Records of spatial reasoning questions:
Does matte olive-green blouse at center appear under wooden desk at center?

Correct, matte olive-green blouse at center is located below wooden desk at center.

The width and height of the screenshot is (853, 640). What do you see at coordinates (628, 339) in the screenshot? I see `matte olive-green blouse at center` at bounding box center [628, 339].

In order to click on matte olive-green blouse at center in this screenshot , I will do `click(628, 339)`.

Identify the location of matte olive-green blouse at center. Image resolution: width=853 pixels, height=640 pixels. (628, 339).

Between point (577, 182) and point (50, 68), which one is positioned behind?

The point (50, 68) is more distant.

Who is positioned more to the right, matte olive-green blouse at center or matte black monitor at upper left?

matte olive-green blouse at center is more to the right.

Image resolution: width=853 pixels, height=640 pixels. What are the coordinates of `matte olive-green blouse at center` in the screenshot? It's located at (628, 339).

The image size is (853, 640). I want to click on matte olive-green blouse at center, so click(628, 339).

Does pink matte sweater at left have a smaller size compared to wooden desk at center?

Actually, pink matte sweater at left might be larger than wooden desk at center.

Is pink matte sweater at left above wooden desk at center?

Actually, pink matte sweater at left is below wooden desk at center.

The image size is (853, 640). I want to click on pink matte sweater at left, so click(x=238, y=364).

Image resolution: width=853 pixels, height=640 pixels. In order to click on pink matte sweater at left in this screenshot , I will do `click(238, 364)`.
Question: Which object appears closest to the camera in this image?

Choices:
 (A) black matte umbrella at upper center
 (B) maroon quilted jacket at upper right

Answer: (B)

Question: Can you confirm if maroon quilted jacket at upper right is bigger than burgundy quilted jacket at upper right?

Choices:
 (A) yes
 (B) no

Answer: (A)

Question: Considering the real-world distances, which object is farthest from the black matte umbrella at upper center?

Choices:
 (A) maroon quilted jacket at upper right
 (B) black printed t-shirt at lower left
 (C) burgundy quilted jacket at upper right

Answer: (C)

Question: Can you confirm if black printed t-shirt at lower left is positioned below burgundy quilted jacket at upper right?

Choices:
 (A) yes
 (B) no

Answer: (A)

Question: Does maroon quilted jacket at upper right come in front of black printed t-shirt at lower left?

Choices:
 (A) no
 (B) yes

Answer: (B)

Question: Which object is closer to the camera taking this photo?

**WHAT THE TASK REQUIRES**
Return the material above word for word, keeping every line unchanged.

**TASK RESPONSE**
Does matte olive-green blouse at center appear under wooden desk at center?

Correct, matte olive-green blouse at center is located below wooden desk at center.

The width and height of the screenshot is (853, 640). What do you see at coordinates (628, 339) in the screenshot? I see `matte olive-green blouse at center` at bounding box center [628, 339].

In order to click on matte olive-green blouse at center in this screenshot , I will do `click(628, 339)`.

Identify the location of matte olive-green blouse at center. Image resolution: width=853 pixels, height=640 pixels. (628, 339).

Between point (577, 182) and point (50, 68), which one is positioned behind?

The point (50, 68) is more distant.

Who is positioned more to the right, matte olive-green blouse at center or matte black monitor at upper left?

matte olive-green blouse at center is more to the right.

Image resolution: width=853 pixels, height=640 pixels. What are the coordinates of `matte olive-green blouse at center` in the screenshot? It's located at (628, 339).

The image size is (853, 640). I want to click on matte olive-green blouse at center, so click(628, 339).

Does pink matte sweater at left have a smaller size compared to wooden desk at center?

Actually, pink matte sweater at left might be larger than wooden desk at center.

Is pink matte sweater at left above wooden desk at center?

Actually, pink matte sweater at left is below wooden desk at center.

The image size is (853, 640). I want to click on pink matte sweater at left, so click(x=238, y=364).

Image resolution: width=853 pixels, height=640 pixels. In order to click on pink matte sweater at left in this screenshot , I will do `click(238, 364)`.
Question: Which object appears closest to the camera in this image?

Choices:
 (A) black matte umbrella at upper center
 (B) maroon quilted jacket at upper right

Answer: (B)

Question: Can you confirm if maroon quilted jacket at upper right is bigger than burgundy quilted jacket at upper right?

Choices:
 (A) yes
 (B) no

Answer: (A)

Question: Considering the real-world distances, which object is farthest from the black matte umbrella at upper center?

Choices:
 (A) maroon quilted jacket at upper right
 (B) black printed t-shirt at lower left
 (C) burgundy quilted jacket at upper right

Answer: (C)

Question: Can you confirm if black printed t-shirt at lower left is positioned below burgundy quilted jacket at upper right?

Choices:
 (A) yes
 (B) no

Answer: (A)

Question: Does maroon quilted jacket at upper right come in front of black printed t-shirt at lower left?

Choices:
 (A) no
 (B) yes

Answer: (B)

Question: Which object is closer to the camera taking this photo?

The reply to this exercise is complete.